**Records for processing**
- - -

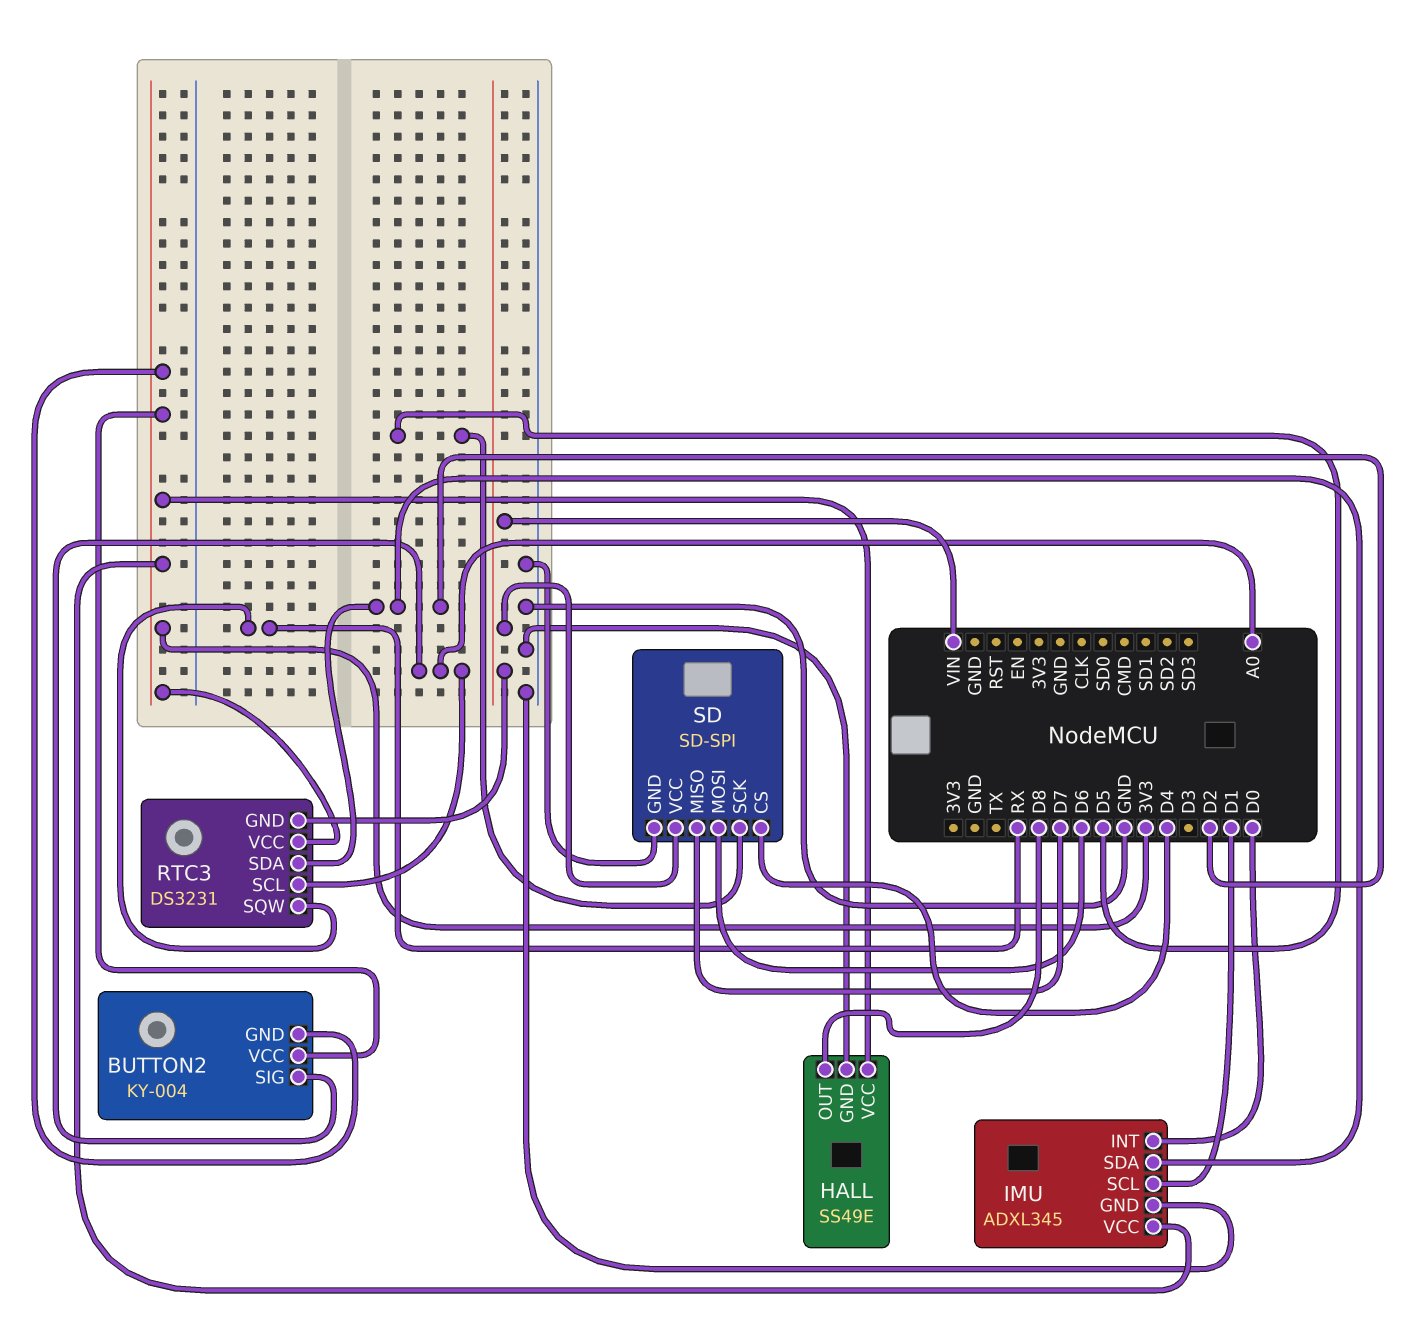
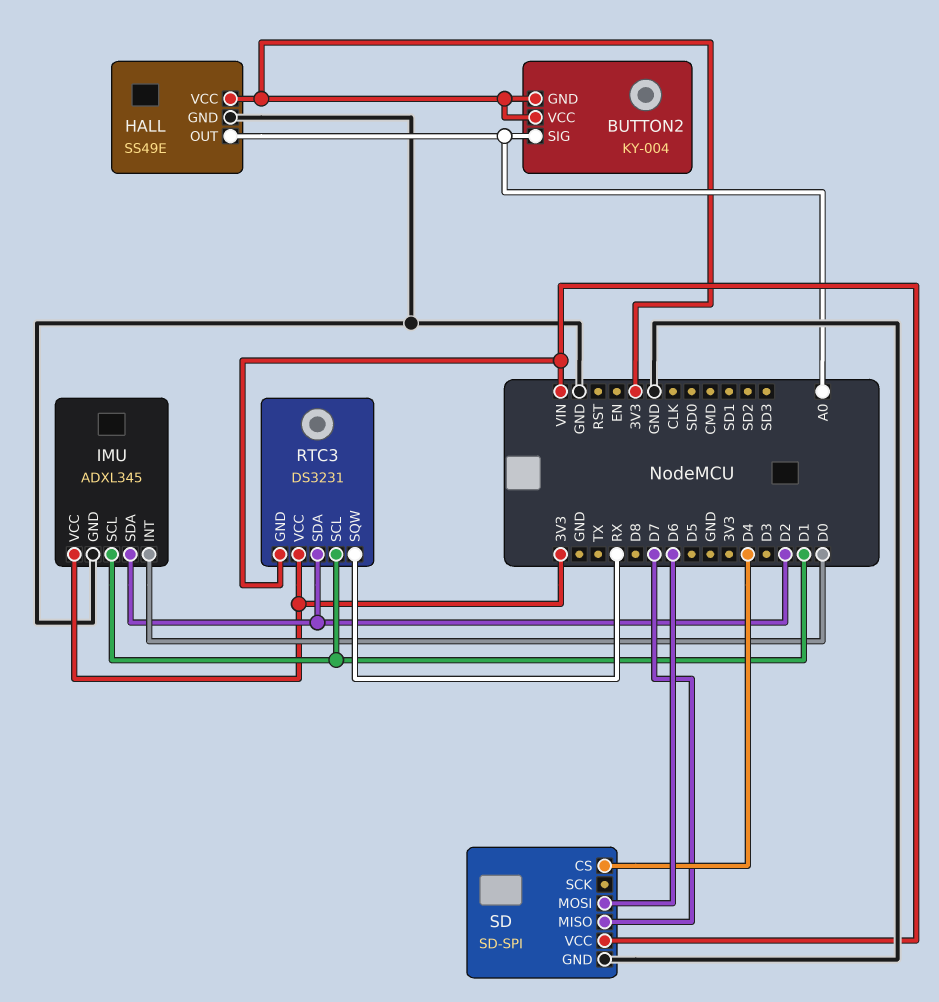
HALL pin OUT: D8 -> A0
RTC3 pin SCL: A0 -> D1
SD pin SCK: D5 -> none

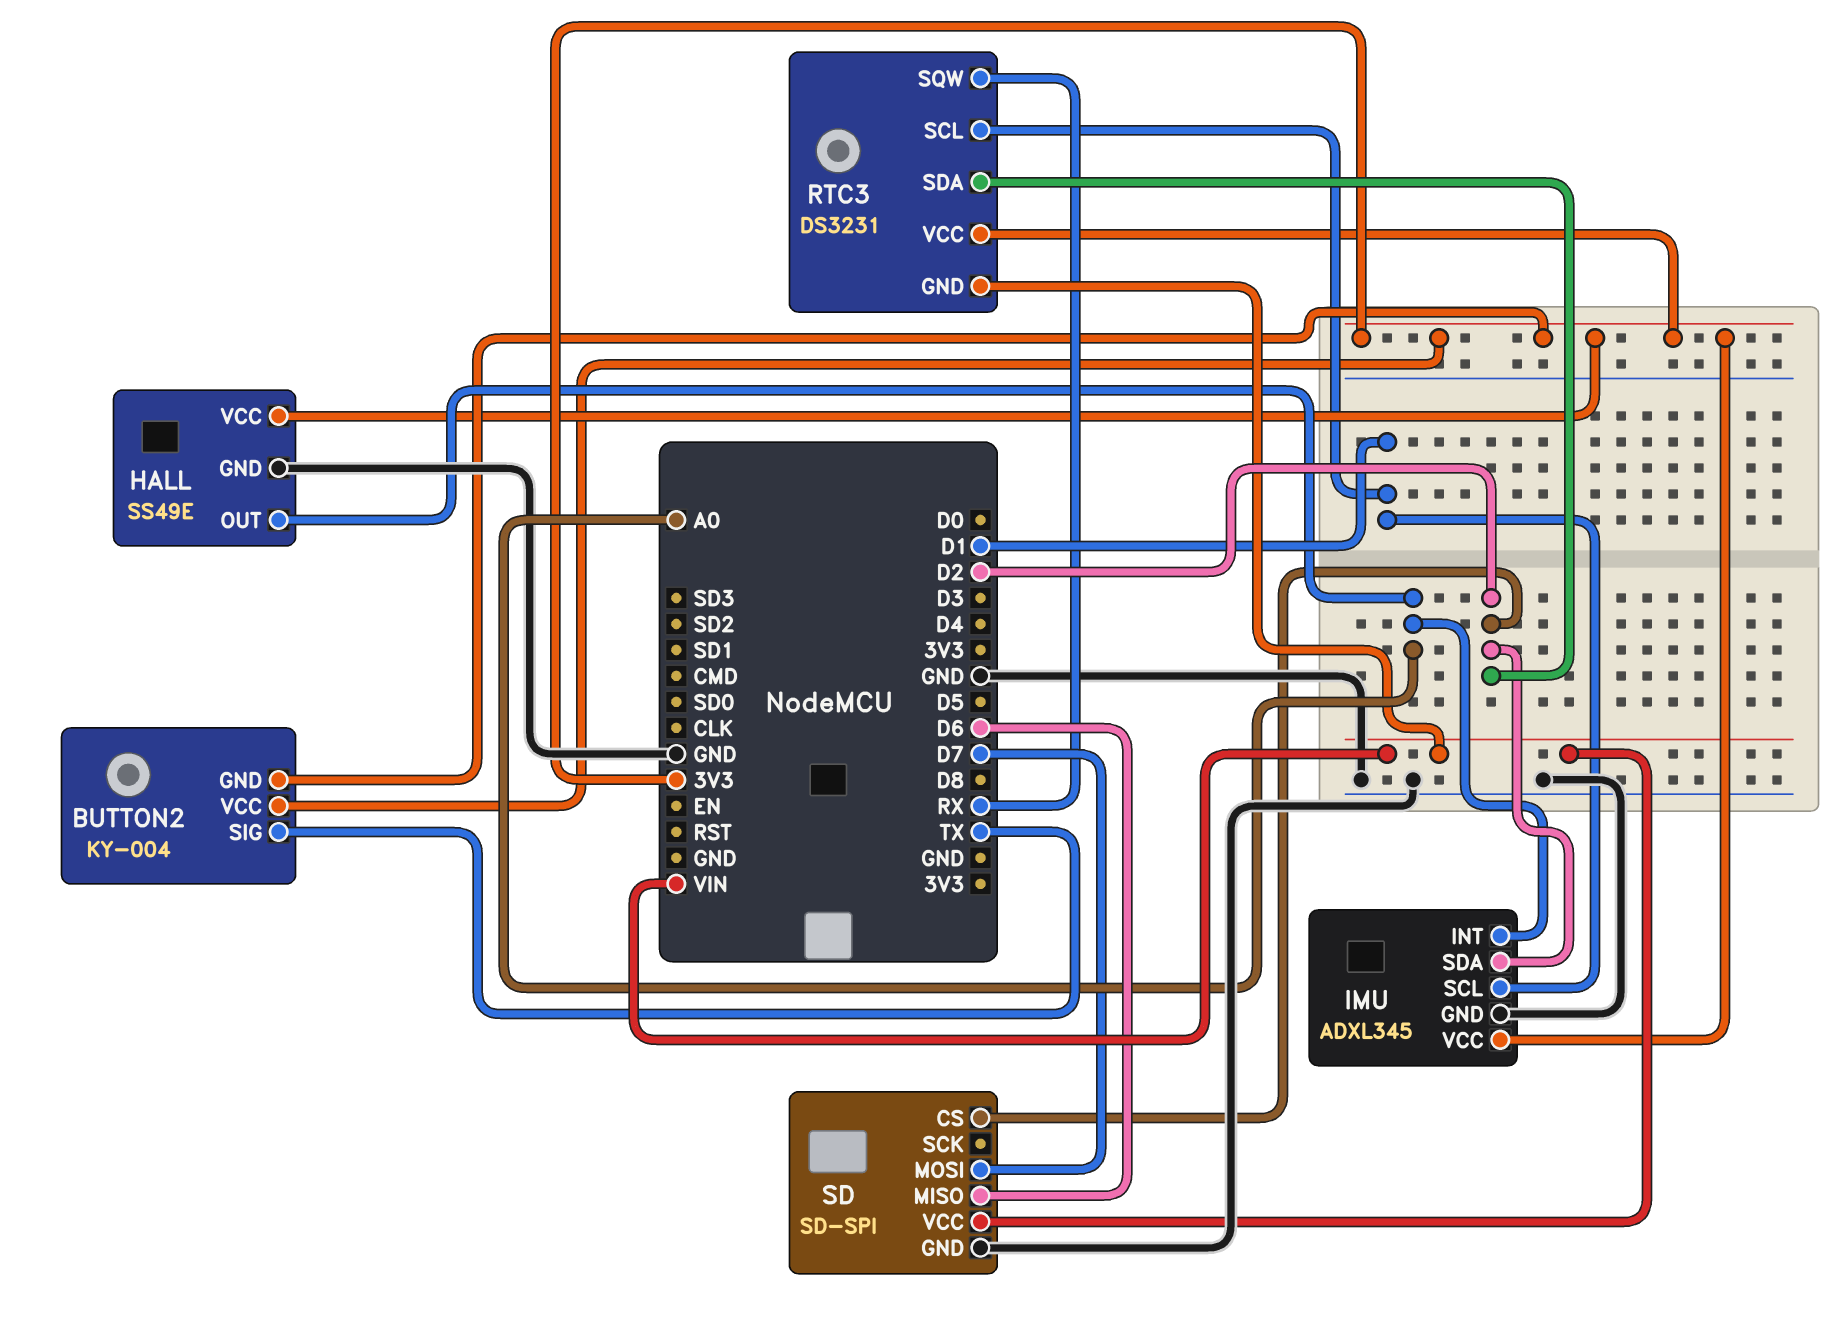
BUTTON2 pin SIG: A0 -> TX
IMU pin INT: D0 -> A0
SD pin CS: D4 -> D2
SD pin MISO: D7 -> D6
SD pin MOSI: D6 -> D7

- - -

**Your instructions**
The reply must consist of the records, repeated exactly, minus any images.

**Result**
HALL pin OUT: D8 -> A0
RTC3 pin SCL: A0 -> D1
SD pin SCK: D5 -> none

BUTTON2 pin SIG: A0 -> TX
IMU pin INT: D0 -> A0
SD pin CS: D4 -> D2
SD pin MISO: D7 -> D6
SD pin MOSI: D6 -> D7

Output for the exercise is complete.